→ Task material

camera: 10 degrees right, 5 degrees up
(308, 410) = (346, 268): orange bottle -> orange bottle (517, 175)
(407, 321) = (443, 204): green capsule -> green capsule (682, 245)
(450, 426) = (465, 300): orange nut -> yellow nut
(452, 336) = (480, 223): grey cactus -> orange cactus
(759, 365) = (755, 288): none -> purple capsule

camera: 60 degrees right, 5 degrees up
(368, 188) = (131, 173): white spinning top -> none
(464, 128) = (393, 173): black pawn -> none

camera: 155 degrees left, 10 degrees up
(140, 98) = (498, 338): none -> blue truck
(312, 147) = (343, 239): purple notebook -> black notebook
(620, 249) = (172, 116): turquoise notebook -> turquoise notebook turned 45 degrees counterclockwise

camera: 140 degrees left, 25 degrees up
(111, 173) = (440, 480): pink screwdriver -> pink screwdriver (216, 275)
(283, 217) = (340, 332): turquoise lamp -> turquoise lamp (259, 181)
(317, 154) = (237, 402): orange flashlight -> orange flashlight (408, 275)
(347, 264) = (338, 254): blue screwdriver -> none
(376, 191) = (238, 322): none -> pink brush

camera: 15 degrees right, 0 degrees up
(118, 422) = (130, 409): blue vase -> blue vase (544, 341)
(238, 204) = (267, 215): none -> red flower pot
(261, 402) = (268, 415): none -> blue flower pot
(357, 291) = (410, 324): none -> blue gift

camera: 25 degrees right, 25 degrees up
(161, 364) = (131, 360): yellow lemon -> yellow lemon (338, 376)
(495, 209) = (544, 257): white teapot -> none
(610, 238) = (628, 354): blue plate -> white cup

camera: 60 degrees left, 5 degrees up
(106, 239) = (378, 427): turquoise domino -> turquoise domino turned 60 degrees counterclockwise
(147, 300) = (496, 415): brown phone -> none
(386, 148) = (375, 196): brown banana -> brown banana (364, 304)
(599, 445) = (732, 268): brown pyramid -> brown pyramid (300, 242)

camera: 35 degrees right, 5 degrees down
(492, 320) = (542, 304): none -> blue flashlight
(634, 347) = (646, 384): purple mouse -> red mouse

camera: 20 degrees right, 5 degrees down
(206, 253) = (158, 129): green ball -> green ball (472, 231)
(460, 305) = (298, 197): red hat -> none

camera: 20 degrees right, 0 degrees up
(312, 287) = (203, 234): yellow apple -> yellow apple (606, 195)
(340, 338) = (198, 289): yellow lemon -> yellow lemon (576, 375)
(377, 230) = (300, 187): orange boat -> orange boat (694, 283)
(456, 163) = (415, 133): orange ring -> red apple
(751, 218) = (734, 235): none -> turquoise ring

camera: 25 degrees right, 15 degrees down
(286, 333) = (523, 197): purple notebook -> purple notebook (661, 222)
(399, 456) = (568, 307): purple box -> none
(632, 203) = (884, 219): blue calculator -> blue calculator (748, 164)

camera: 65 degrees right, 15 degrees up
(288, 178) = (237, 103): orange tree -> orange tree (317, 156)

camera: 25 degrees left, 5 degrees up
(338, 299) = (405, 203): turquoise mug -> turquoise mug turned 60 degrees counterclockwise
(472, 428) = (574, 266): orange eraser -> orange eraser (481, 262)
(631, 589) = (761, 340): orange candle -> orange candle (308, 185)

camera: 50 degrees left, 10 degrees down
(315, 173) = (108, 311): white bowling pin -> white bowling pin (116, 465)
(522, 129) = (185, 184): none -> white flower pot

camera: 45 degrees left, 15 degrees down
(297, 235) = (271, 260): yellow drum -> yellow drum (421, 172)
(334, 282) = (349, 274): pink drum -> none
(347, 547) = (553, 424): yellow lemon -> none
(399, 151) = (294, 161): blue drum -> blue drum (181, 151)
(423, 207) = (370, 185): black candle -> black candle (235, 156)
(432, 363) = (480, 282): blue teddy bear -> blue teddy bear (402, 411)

→ Requirement
This exercise calls for every record above to be written out again exactly.

→ Result of this exercise
camera: 10 degrees right, 5 degrees up
(308, 410) = (346, 268): orange bottle -> orange bottle (517, 175)
(407, 321) = (443, 204): green capsule -> green capsule (682, 245)
(450, 426) = (465, 300): orange nut -> yellow nut
(452, 336) = (480, 223): grey cactus -> orange cactus
(759, 365) = (755, 288): none -> purple capsule

camera: 60 degrees right, 5 degrees up
(368, 188) = (131, 173): white spinning top -> none
(464, 128) = (393, 173): black pawn -> none

camera: 155 degrees left, 10 degrees up
(140, 98) = (498, 338): none -> blue truck
(312, 147) = (343, 239): purple notebook -> black notebook
(620, 249) = (172, 116): turquoise notebook -> turquoise notebook turned 45 degrees counterclockwise

camera: 140 degrees left, 25 degrees up
(111, 173) = (440, 480): pink screwdriver -> pink screwdriver (216, 275)
(283, 217) = (340, 332): turquoise lamp -> turquoise lamp (259, 181)
(317, 154) = (237, 402): orange flashlight -> orange flashlight (408, 275)
(347, 264) = (338, 254): blue screwdriver -> none
(376, 191) = (238, 322): none -> pink brush

camera: 15 degrees right, 0 degrees up
(118, 422) = (130, 409): blue vase -> blue vase (544, 341)
(238, 204) = (267, 215): none -> red flower pot
(261, 402) = (268, 415): none -> blue flower pot
(357, 291) = (410, 324): none -> blue gift

camera: 25 degrees right, 25 degrees up
(161, 364) = (131, 360): yellow lemon -> yellow lemon (338, 376)
(495, 209) = (544, 257): white teapot -> none
(610, 238) = (628, 354): blue plate -> white cup

camera: 60 degrees left, 5 degrees up
(106, 239) = (378, 427): turquoise domino -> turquoise domino turned 60 degrees counterclockwise
(147, 300) = (496, 415): brown phone -> none
(386, 148) = (375, 196): brown banana -> brown banana (364, 304)
(599, 445) = (732, 268): brown pyramid -> brown pyramid (300, 242)

camera: 35 degrees right, 5 degrees down
(492, 320) = (542, 304): none -> blue flashlight
(634, 347) = (646, 384): purple mouse -> red mouse

camera: 20 degrees right, 5 degrees down
(206, 253) = (158, 129): green ball -> green ball (472, 231)
(460, 305) = (298, 197): red hat -> none

camera: 20 degrees right, 0 degrees up
(312, 287) = (203, 234): yellow apple -> yellow apple (606, 195)
(340, 338) = (198, 289): yellow lemon -> yellow lemon (576, 375)
(377, 230) = (300, 187): orange boat -> orange boat (694, 283)
(456, 163) = (415, 133): orange ring -> red apple
(751, 218) = (734, 235): none -> turquoise ring

camera: 25 degrees right, 15 degrees down
(286, 333) = (523, 197): purple notebook -> purple notebook (661, 222)
(399, 456) = (568, 307): purple box -> none
(632, 203) = (884, 219): blue calculator -> blue calculator (748, 164)

camera: 65 degrees right, 15 degrees up
(288, 178) = (237, 103): orange tree -> orange tree (317, 156)

camera: 25 degrees left, 5 degrees up
(338, 299) = (405, 203): turquoise mug -> turquoise mug turned 60 degrees counterclockwise
(472, 428) = (574, 266): orange eraser -> orange eraser (481, 262)
(631, 589) = (761, 340): orange candle -> orange candle (308, 185)

camera: 50 degrees left, 10 degrees down
(315, 173) = (108, 311): white bowling pin -> white bowling pin (116, 465)
(522, 129) = (185, 184): none -> white flower pot

camera: 45 degrees left, 15 degrees down
(297, 235) = (271, 260): yellow drum -> yellow drum (421, 172)
(334, 282) = (349, 274): pink drum -> none
(347, 547) = (553, 424): yellow lemon -> none
(399, 151) = (294, 161): blue drum -> blue drum (181, 151)
(423, 207) = (370, 185): black candle -> black candle (235, 156)
(432, 363) = (480, 282): blue teddy bear -> blue teddy bear (402, 411)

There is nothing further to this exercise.